◆ Task statement:
Each line of the listing must be transcribed exactly, except for the images, which should be excluded.

###

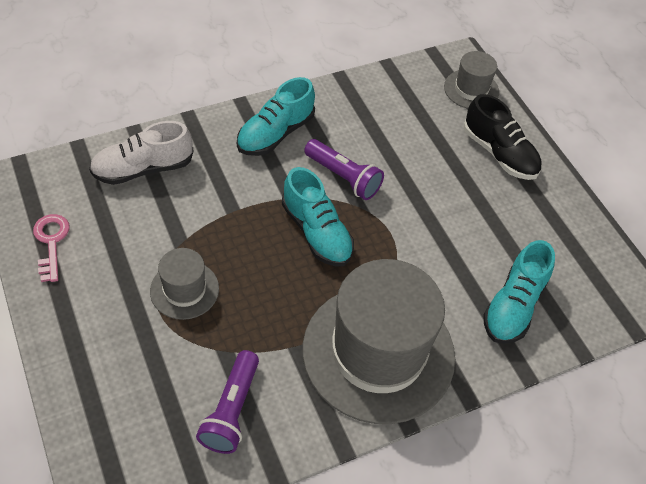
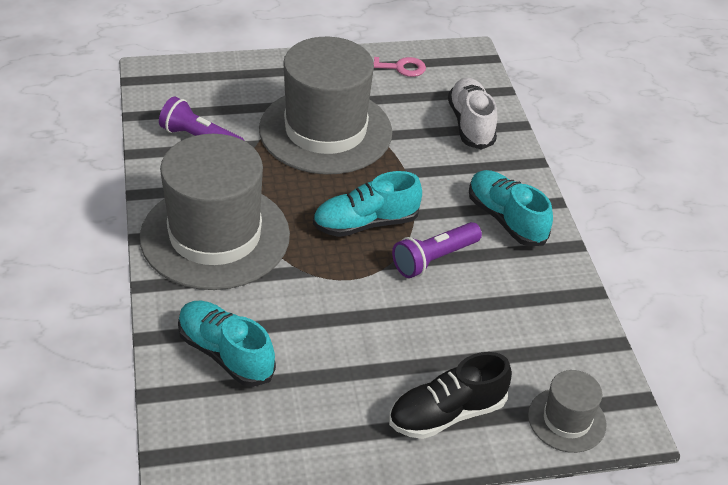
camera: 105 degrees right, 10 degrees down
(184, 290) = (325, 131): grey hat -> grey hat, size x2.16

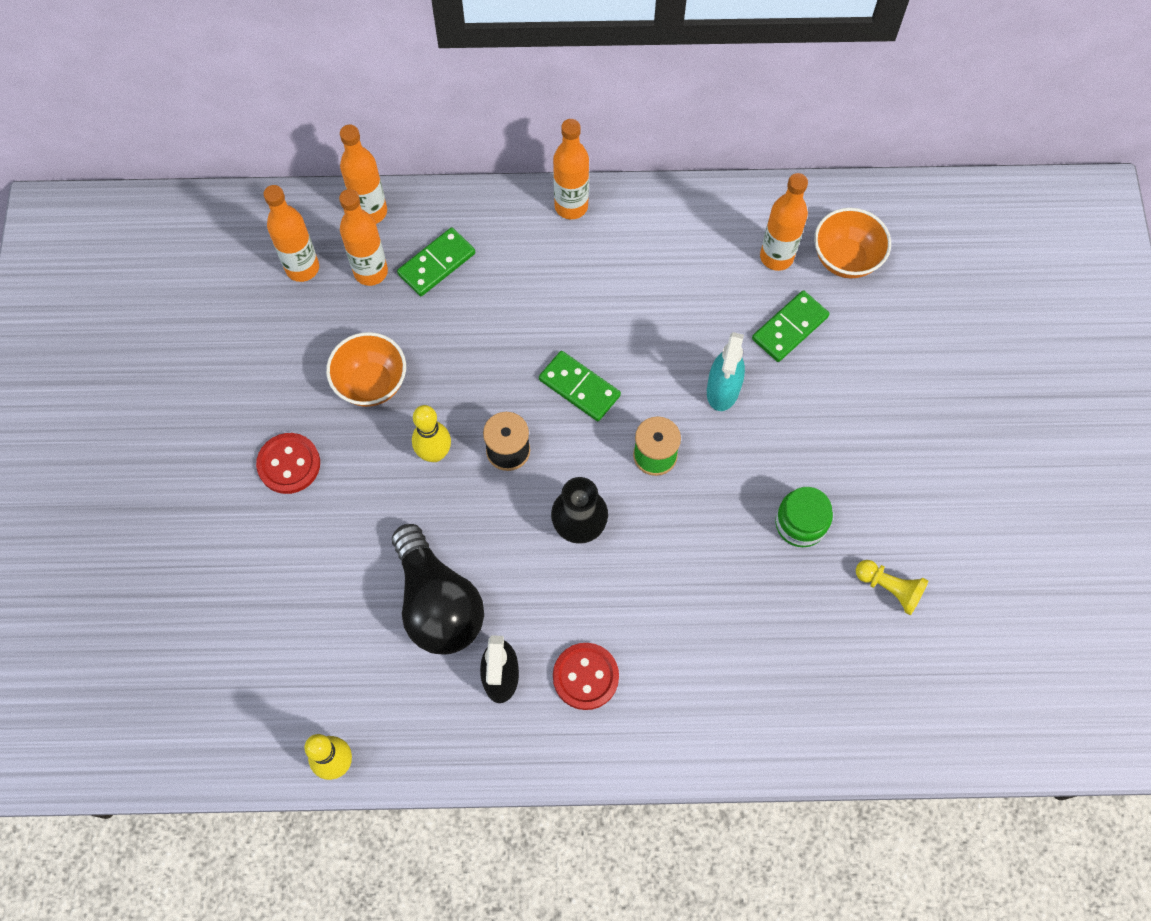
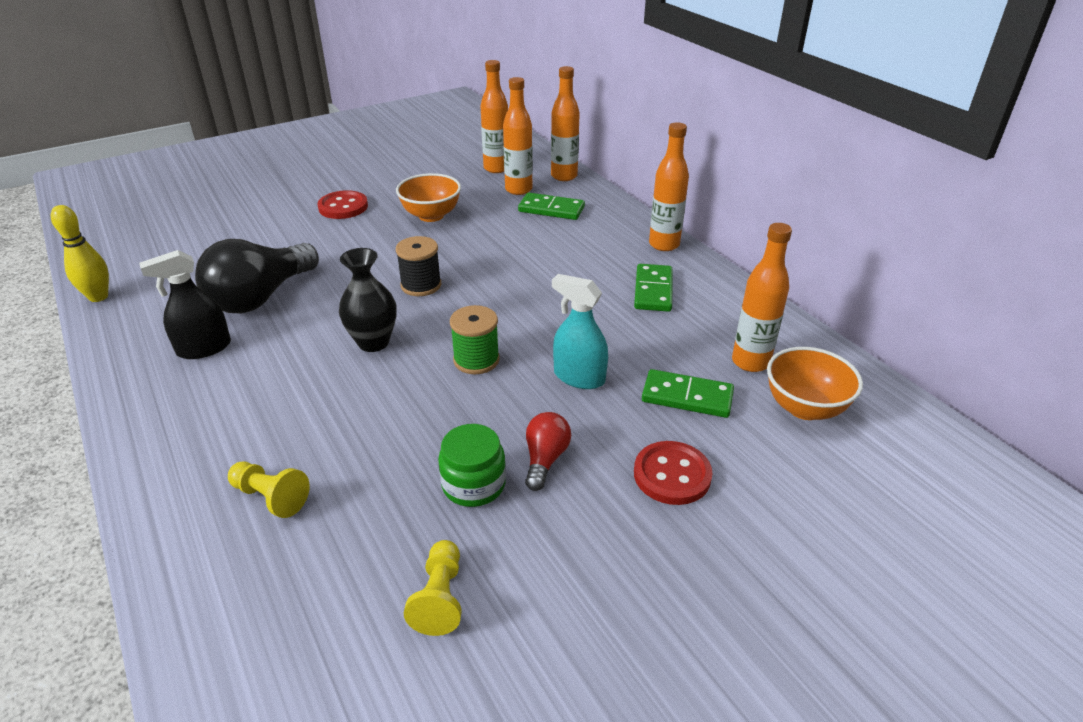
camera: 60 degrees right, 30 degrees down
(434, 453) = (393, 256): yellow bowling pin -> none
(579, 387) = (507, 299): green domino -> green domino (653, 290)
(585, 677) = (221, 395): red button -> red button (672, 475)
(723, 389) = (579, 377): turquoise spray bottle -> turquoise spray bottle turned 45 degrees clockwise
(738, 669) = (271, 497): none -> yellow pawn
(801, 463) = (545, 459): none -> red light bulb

###

◆ Output for this exercise:
camera: 105 degrees right, 10 degrees down
(184, 290) = (325, 131): grey hat -> grey hat, size x2.16

camera: 60 degrees right, 30 degrees down
(434, 453) = (393, 256): yellow bowling pin -> none
(579, 387) = (507, 299): green domino -> green domino (653, 290)
(585, 677) = (221, 395): red button -> red button (672, 475)
(723, 389) = (579, 377): turquoise spray bottle -> turquoise spray bottle turned 45 degrees clockwise
(738, 669) = (271, 497): none -> yellow pawn
(801, 463) = (545, 459): none -> red light bulb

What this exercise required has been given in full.